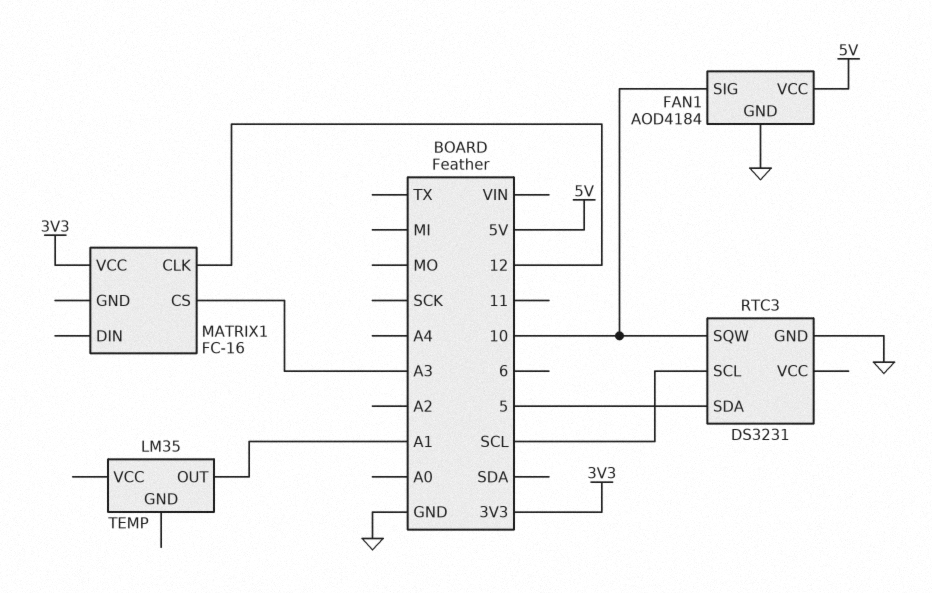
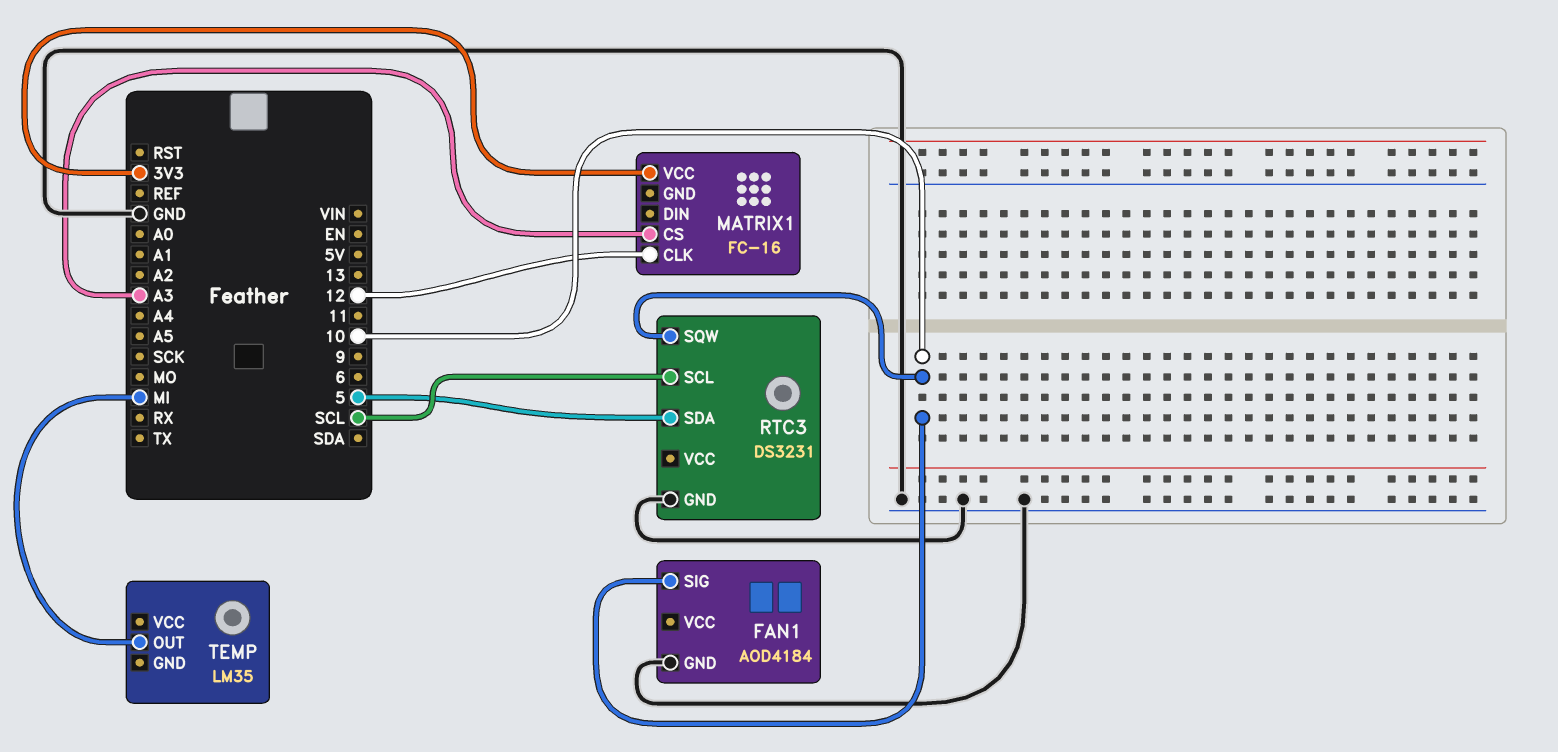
FAN1 pin VCC: 5V -> none
TEMP pin OUT: A1 -> MI

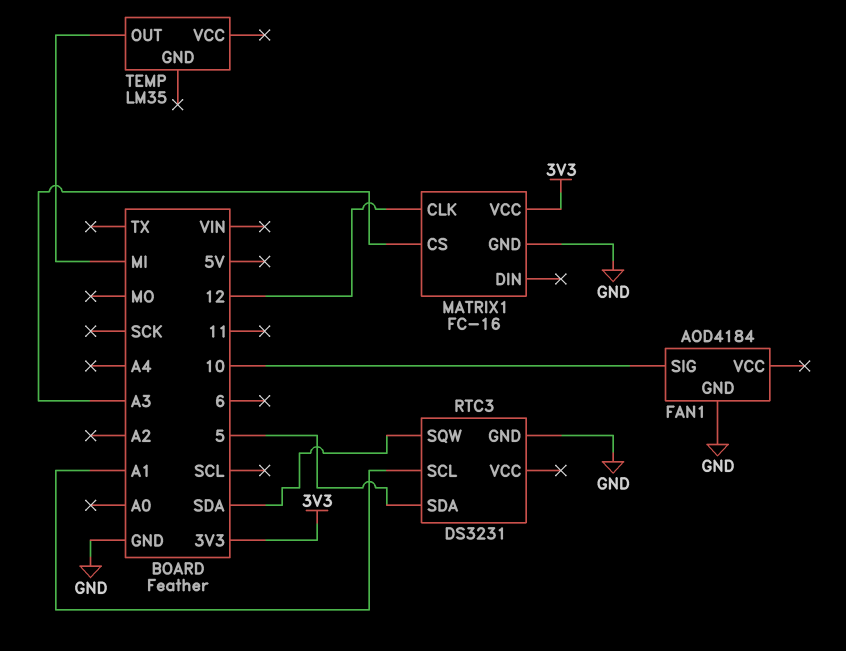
MATRIX1 pin GND: none -> GND
RTC3 pin SCL: SCL -> A1
RTC3 pin SQW: 10 -> SDA

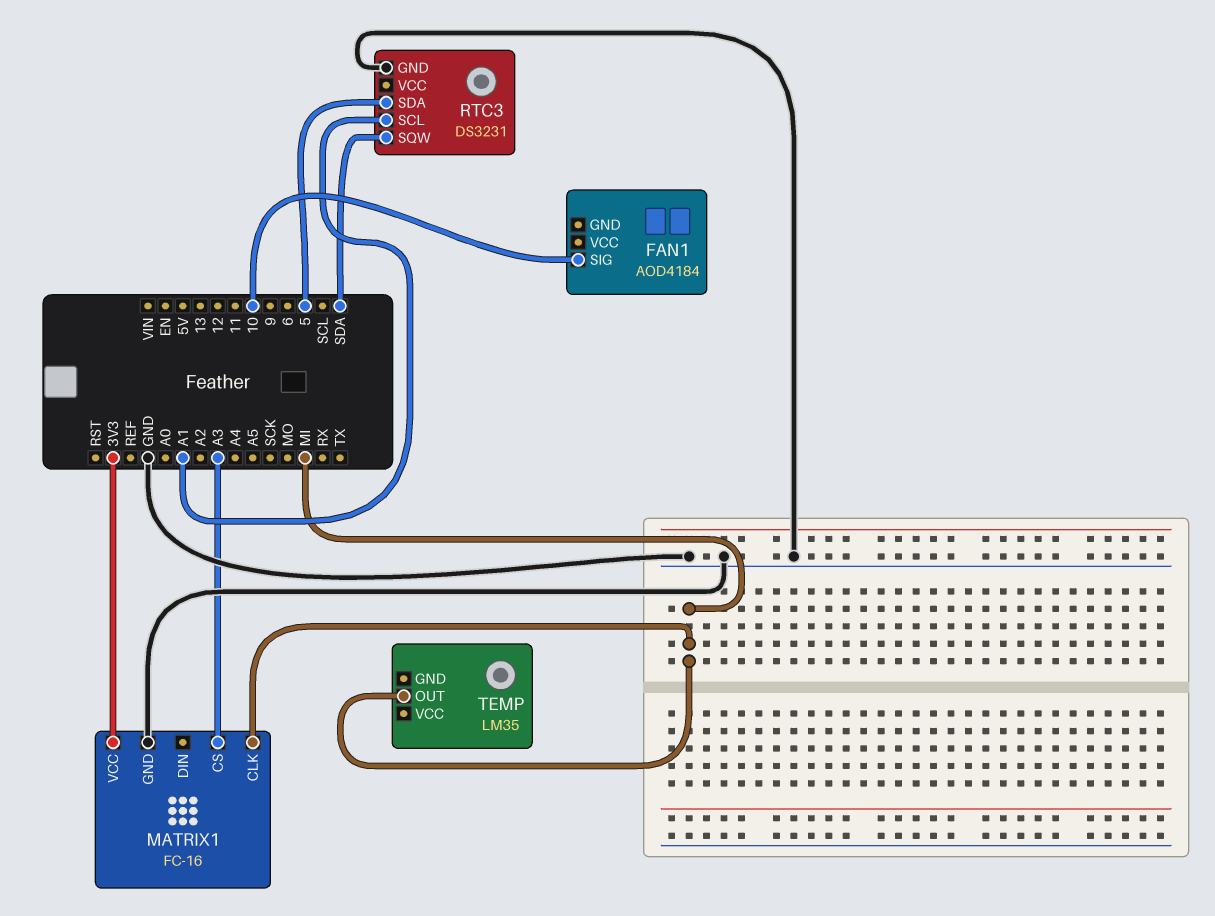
FAN1 pin GND: GND -> none
MATRIX1 pin CLK: 12 -> MI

::::::

TASK ITEM: Retype, without any picture, exactly the lines from the one with "RTC3 pin SCL: SCL -> A1" through the end of the entries, inclusive.

ANSWER TO THE PROBLEM:
RTC3 pin SCL: SCL -> A1
RTC3 pin SQW: 10 -> SDA

FAN1 pin GND: GND -> none
MATRIX1 pin CLK: 12 -> MI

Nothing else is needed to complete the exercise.